> Exercise details: Line by line, repeat the material below exactly and skip the images.

> Records provided:
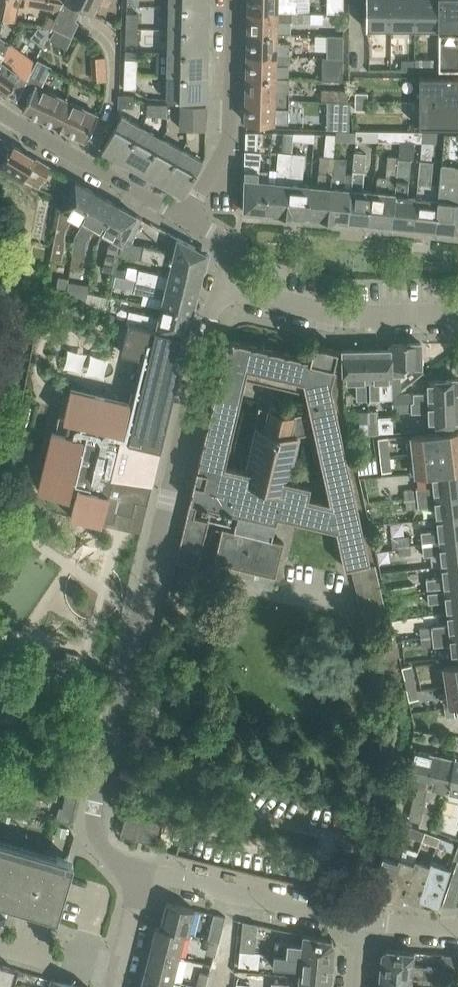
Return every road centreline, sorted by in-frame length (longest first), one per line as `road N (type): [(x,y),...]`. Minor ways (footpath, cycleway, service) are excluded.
road 1 (residential): [(142,873),(104,852),(93,811),(207,322),(224,291)]
road 2 (residential): [(457,320),(351,316),(224,291)]
road 3 (residential): [(234,0),(230,140),(190,218)]
road 4 (residential): [(361,920),(142,873)]
road 5 (residential): [(190,218),(0,110)]
road 6 (residential): [(119,977),(0,943)]

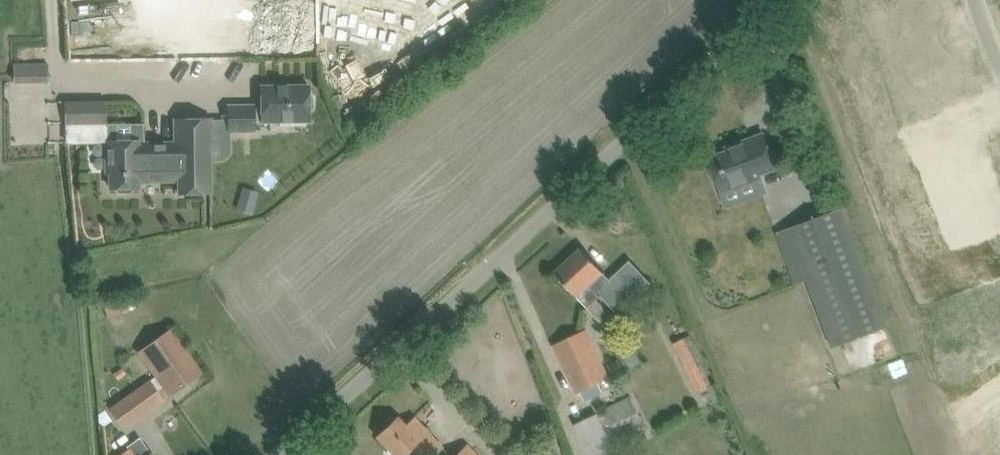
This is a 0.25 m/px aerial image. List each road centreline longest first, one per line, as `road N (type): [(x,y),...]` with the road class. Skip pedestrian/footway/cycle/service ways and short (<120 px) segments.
road 1 (unclassified): [(296,454),(780,0)]
road 2 (unclassified): [(60,0),(66,94),(216,91)]

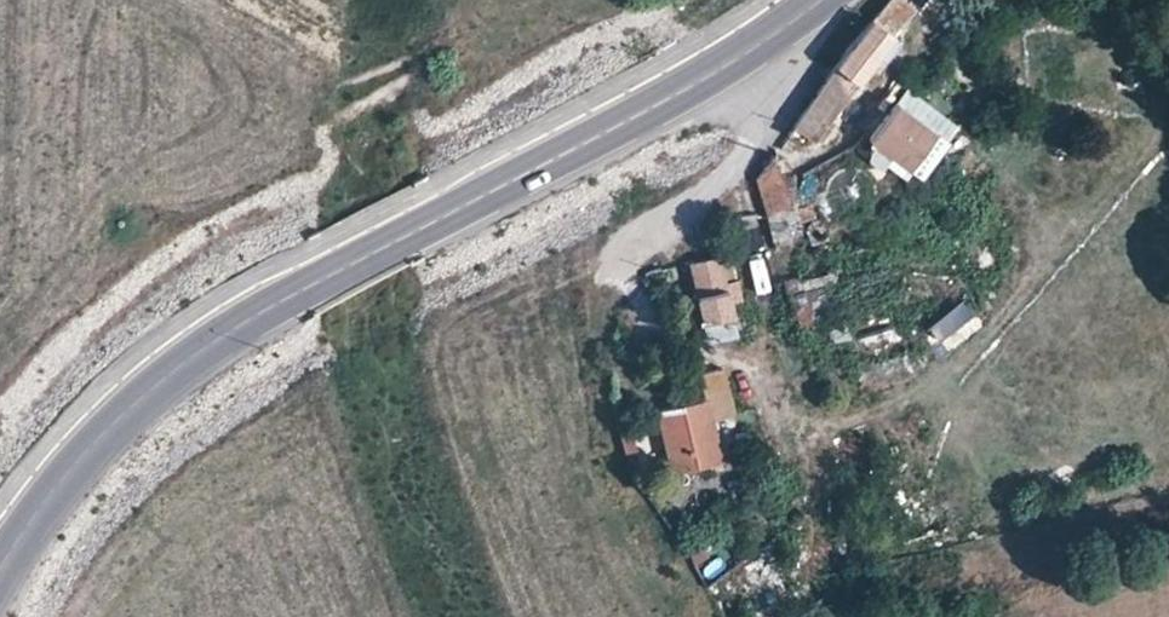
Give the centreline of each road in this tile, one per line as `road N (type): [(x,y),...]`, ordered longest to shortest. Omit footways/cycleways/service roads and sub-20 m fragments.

> Written answer:
Return every road centreline, sorted by in-frame length (longest first), one per line as `road N (type): [(x,y),...]`. Minor ways (footpath, cycleway, service) are excluded.
road 1 (residential): [(142,873),(104,852),(93,811),(207,322),(224,291)]
road 2 (residential): [(457,320),(351,316),(224,291)]
road 3 (residential): [(234,0),(230,140),(190,218)]
road 4 (residential): [(361,920),(142,873)]
road 5 (residential): [(190,218),(0,110)]
road 6 (residential): [(119,977),(0,943)]

This is a 0.25 m/px aerial image. List each road centreline longest first, one per line, as `road N (type): [(x,y),...]` with the road class. Skip pedestrian/footway/cycle/service ways and short (<120 px) segments.
road 1 (unclassified): [(296,454),(780,0)]
road 2 (unclassified): [(60,0),(66,94),(216,91)]

Give the centreline of each road in this tile, one per line as `road N (type): [(x,y),...]`, ordered longest to shortest. Omit footways/cycleways/service roads and sub-20 m fragments.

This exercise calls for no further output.